→ To do
How many lines in the material below contain the string "major"? Treat uppercase and lowercase as different, and reply with only the number.

→ Input for this task

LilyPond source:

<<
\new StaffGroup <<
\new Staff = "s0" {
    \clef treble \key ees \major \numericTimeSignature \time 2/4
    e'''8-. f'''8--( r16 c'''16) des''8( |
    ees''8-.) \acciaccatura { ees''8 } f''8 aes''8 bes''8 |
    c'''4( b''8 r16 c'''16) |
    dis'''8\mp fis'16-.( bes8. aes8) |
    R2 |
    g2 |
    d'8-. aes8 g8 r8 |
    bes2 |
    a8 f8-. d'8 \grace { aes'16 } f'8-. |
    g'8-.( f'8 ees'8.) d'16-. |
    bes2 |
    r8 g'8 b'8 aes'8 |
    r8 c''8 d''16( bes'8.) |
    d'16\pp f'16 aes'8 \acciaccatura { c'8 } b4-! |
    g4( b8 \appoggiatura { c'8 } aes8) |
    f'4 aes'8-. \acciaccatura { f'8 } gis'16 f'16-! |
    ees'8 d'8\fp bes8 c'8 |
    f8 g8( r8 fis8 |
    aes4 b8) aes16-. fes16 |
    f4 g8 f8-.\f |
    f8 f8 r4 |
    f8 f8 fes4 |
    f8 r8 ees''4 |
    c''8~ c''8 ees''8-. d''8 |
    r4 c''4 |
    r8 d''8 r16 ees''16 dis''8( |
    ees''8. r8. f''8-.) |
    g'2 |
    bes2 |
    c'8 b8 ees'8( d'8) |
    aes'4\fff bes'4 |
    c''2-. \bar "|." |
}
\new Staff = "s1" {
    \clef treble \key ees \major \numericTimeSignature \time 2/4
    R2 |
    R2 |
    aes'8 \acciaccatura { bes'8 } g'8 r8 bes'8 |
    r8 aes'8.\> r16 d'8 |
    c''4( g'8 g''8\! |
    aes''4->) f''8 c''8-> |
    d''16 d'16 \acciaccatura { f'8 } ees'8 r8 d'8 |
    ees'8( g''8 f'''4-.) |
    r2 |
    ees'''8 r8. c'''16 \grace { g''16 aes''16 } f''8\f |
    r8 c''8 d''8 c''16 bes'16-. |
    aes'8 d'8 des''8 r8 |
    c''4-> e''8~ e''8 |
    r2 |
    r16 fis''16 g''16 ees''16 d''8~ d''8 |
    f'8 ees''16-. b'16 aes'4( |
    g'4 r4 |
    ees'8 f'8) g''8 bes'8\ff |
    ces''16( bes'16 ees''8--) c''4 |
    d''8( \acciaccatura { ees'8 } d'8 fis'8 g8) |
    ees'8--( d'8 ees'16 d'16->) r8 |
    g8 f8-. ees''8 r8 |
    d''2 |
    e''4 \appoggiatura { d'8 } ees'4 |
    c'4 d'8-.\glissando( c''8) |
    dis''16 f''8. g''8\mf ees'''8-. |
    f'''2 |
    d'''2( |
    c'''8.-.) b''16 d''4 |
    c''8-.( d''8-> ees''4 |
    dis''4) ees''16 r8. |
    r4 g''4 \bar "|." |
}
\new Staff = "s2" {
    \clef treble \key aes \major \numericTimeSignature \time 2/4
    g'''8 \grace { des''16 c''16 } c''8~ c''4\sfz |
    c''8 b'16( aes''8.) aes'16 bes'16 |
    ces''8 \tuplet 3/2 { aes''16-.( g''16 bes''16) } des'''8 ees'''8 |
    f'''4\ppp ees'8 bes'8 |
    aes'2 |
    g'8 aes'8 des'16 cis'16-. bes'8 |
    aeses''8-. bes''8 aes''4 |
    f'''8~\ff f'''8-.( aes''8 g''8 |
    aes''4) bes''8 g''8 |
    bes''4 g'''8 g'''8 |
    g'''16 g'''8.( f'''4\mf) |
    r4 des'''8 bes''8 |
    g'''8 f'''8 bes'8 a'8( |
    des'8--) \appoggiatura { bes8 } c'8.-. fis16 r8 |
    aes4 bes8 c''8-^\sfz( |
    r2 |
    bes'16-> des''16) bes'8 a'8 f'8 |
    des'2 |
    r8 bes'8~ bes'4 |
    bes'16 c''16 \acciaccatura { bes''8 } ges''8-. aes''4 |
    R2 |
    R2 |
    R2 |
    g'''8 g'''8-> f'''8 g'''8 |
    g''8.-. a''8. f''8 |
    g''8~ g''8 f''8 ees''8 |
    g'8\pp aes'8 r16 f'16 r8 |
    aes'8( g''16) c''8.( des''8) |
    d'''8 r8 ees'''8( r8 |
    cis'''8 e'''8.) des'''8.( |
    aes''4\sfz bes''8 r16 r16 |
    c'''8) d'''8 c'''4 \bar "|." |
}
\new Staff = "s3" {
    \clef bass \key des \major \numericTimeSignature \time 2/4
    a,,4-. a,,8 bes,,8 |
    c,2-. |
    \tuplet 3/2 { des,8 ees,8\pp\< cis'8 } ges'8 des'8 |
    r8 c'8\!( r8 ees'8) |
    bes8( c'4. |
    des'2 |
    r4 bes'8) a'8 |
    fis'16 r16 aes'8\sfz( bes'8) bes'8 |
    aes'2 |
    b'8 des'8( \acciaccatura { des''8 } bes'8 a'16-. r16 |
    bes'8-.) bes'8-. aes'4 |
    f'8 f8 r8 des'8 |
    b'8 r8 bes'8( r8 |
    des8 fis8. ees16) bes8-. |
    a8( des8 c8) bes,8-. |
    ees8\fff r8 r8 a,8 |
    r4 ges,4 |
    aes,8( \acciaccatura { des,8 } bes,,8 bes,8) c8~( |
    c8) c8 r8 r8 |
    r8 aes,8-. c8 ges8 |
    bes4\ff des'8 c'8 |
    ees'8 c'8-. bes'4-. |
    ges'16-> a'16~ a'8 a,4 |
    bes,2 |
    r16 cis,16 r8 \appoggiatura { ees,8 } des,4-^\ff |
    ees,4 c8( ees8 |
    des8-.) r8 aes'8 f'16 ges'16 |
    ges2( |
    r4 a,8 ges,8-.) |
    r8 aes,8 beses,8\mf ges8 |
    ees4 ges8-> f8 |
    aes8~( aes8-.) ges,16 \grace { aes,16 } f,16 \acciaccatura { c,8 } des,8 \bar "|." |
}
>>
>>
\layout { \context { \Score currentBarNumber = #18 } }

→ Task solution
4